▸ **MATERIAL TO PROCESS**:
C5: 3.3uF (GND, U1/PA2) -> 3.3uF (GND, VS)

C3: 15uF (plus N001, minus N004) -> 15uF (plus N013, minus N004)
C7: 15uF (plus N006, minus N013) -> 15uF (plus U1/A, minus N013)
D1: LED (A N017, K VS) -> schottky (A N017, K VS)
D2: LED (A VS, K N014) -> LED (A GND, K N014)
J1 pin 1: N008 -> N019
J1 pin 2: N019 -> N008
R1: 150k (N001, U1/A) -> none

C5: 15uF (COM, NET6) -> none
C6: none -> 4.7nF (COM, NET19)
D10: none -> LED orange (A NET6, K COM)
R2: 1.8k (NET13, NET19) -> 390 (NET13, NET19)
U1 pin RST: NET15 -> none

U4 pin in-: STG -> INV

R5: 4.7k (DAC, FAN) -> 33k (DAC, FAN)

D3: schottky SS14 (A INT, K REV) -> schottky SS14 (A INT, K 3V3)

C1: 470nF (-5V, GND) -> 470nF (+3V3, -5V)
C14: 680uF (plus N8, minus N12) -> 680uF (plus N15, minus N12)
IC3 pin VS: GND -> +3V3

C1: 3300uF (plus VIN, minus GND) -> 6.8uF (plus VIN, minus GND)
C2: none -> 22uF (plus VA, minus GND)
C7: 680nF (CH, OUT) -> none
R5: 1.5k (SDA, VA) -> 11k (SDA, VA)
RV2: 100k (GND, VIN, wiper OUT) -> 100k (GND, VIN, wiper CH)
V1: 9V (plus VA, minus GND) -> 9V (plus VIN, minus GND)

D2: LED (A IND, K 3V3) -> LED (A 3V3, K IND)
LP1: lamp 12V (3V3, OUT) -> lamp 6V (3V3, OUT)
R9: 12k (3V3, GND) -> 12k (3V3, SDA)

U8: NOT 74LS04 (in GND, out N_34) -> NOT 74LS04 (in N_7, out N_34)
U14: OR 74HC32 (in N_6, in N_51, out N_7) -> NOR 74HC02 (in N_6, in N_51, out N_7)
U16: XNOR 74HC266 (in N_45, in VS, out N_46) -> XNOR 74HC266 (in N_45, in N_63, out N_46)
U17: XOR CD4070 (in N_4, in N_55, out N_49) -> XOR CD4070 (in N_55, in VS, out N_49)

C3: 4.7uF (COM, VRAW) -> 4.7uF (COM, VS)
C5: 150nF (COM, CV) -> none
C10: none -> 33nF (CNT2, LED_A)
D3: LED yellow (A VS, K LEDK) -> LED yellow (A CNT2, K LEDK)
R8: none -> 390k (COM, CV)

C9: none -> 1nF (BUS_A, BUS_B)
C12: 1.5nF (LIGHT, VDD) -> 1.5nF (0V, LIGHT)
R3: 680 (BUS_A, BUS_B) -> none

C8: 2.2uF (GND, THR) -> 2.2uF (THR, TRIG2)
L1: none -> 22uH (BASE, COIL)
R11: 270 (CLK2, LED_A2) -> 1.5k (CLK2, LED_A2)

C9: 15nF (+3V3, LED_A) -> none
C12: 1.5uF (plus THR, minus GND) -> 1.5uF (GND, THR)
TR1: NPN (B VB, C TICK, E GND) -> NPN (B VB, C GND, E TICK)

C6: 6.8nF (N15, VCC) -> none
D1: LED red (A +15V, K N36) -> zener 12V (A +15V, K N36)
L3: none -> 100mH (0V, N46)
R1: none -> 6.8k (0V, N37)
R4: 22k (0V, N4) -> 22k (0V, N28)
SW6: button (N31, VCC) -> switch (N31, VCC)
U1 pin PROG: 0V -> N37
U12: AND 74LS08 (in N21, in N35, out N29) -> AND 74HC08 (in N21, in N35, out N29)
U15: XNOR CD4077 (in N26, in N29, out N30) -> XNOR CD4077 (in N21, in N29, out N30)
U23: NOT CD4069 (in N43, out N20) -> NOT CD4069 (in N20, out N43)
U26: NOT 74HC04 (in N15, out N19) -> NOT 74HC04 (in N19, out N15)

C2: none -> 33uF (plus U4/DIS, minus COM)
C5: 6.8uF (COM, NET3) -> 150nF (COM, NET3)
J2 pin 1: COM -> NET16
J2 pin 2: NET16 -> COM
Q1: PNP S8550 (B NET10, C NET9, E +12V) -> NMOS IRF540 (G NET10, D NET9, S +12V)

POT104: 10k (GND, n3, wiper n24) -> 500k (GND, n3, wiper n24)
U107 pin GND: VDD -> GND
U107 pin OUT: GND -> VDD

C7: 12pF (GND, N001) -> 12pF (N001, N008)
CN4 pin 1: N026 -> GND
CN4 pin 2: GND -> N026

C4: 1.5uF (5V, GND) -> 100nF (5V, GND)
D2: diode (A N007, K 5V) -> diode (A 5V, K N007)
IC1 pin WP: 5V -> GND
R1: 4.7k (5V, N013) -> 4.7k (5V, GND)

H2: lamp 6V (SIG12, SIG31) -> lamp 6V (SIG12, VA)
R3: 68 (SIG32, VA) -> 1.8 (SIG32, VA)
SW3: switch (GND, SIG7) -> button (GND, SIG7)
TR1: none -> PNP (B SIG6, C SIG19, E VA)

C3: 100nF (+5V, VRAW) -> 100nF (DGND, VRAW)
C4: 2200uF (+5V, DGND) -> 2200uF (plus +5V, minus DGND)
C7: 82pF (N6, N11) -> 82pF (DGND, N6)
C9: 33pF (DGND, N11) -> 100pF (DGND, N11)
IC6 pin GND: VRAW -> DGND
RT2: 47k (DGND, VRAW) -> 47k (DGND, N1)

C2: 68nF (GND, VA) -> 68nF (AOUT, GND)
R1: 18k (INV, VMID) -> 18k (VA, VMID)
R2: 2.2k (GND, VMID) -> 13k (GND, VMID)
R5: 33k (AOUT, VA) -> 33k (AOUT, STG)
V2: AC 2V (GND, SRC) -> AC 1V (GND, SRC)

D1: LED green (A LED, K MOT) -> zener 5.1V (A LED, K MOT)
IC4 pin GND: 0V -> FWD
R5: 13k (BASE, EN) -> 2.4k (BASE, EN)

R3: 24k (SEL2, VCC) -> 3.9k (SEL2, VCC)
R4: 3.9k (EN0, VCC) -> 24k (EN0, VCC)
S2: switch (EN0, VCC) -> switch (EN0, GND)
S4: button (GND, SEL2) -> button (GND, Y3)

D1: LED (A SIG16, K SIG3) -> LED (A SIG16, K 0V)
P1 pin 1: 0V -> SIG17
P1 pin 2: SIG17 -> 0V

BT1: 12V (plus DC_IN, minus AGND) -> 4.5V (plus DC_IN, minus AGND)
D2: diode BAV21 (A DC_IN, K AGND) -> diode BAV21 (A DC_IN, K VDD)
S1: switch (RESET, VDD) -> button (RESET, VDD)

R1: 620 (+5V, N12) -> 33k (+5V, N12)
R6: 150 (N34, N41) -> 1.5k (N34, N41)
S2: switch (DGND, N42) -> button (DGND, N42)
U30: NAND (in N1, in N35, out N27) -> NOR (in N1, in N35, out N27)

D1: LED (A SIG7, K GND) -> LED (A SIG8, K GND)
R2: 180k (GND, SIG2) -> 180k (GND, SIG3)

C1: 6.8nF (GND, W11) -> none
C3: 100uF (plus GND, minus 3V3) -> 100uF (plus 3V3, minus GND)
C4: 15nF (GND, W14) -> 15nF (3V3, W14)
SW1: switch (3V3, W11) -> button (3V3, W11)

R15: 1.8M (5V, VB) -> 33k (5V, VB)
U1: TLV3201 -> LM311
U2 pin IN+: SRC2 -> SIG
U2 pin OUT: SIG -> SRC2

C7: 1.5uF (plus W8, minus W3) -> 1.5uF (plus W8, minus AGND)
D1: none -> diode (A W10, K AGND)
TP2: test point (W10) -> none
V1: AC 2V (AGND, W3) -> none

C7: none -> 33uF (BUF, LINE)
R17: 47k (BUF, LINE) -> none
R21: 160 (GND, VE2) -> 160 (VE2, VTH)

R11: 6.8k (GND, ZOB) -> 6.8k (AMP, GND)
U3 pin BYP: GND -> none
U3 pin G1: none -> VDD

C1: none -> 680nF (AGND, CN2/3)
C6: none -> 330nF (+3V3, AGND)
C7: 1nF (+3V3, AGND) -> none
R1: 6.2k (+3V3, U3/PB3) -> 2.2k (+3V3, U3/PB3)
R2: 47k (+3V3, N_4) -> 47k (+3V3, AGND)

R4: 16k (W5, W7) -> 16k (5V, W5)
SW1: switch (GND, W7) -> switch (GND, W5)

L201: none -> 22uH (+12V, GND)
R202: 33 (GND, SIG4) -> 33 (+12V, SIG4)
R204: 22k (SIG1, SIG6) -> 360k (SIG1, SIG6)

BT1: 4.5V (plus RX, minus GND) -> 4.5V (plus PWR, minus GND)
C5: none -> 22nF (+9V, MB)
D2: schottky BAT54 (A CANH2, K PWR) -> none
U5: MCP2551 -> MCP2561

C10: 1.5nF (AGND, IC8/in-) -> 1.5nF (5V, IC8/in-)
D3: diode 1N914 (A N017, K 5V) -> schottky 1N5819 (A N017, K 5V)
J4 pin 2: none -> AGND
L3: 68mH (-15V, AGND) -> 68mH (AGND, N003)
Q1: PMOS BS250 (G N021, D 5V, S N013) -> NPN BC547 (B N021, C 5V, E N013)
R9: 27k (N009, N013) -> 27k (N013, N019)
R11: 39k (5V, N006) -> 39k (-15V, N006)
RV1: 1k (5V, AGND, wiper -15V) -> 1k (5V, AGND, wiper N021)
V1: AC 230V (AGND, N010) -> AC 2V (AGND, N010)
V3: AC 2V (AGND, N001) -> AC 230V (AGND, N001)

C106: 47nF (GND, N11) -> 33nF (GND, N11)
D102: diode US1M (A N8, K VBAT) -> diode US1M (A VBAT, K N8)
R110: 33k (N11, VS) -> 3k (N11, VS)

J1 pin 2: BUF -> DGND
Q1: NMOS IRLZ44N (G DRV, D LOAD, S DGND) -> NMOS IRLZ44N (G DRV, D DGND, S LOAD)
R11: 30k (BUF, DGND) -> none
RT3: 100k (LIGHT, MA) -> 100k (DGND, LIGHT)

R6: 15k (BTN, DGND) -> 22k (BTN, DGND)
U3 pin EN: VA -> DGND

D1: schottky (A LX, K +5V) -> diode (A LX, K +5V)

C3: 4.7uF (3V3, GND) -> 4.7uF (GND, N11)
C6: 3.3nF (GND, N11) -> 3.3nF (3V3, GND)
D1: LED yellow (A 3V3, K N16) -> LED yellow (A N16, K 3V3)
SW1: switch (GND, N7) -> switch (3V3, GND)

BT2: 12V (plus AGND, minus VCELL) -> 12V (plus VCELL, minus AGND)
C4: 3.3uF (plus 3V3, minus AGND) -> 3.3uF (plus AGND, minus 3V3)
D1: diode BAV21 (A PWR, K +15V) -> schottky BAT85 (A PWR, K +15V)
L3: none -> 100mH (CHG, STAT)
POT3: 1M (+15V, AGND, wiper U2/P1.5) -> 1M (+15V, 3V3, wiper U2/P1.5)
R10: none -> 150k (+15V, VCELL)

▸ **WORK ORDER**: From the material above, set down exactly the lines between the line holding "R110: 33k (N11, VS) -> 3k (N11, VS)" and the line holding "SW1: switch (GND, N7) -> switch (3V3, GND)", inclusive. Include nothing else.

▸ **THE COMPLETED TASK**:
R110: 33k (N11, VS) -> 3k (N11, VS)

J1 pin 2: BUF -> DGND
Q1: NMOS IRLZ44N (G DRV, D LOAD, S DGND) -> NMOS IRLZ44N (G DRV, D DGND, S LOAD)
R11: 30k (BUF, DGND) -> none
RT3: 100k (LIGHT, MA) -> 100k (DGND, LIGHT)

R6: 15k (BTN, DGND) -> 22k (BTN, DGND)
U3 pin EN: VA -> DGND

D1: schottky (A LX, K +5V) -> diode (A LX, K +5V)

C3: 4.7uF (3V3, GND) -> 4.7uF (GND, N11)
C6: 3.3nF (GND, N11) -> 3.3nF (3V3, GND)
D1: LED yellow (A 3V3, K N16) -> LED yellow (A N16, K 3V3)
SW1: switch (GND, N7) -> switch (3V3, GND)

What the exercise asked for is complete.